◆ **Your goal**:
All lines in the data below carrying the string "pink" are to be located and copied.

◆ **Supplied information**:
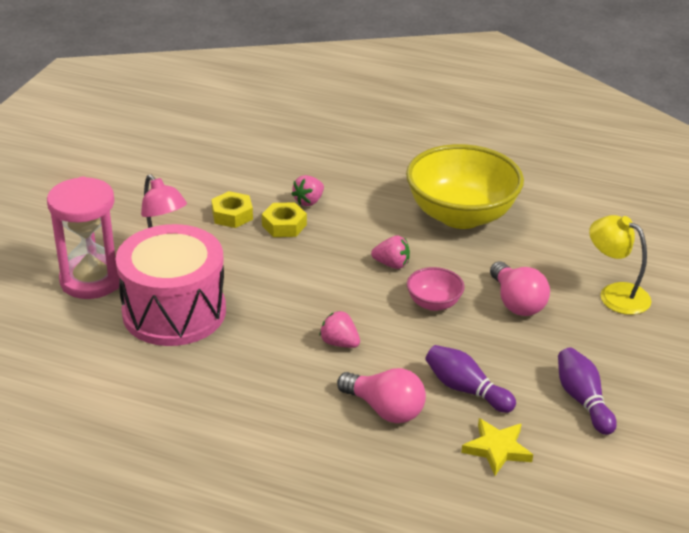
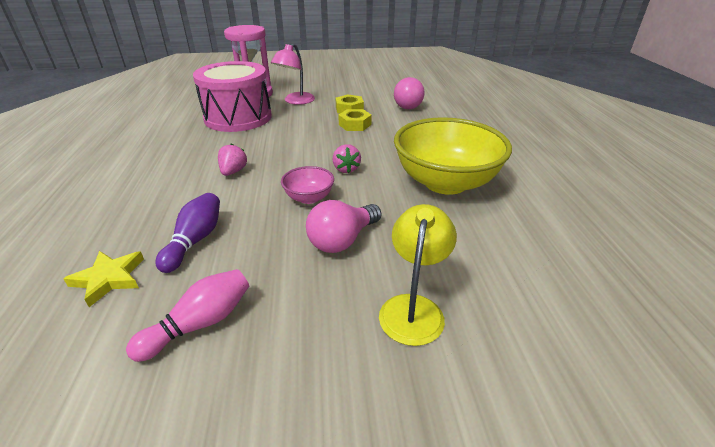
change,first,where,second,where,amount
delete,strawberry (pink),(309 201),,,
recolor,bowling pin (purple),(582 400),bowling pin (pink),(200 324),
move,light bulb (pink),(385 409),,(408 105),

◆ **Exercise result**:
delete,strawberry (pink),(309 201),,,
recolor,bowling pin (purple),(582 400),bowling pin (pink),(200 324),
move,light bulb (pink),(385 409),,(408 105),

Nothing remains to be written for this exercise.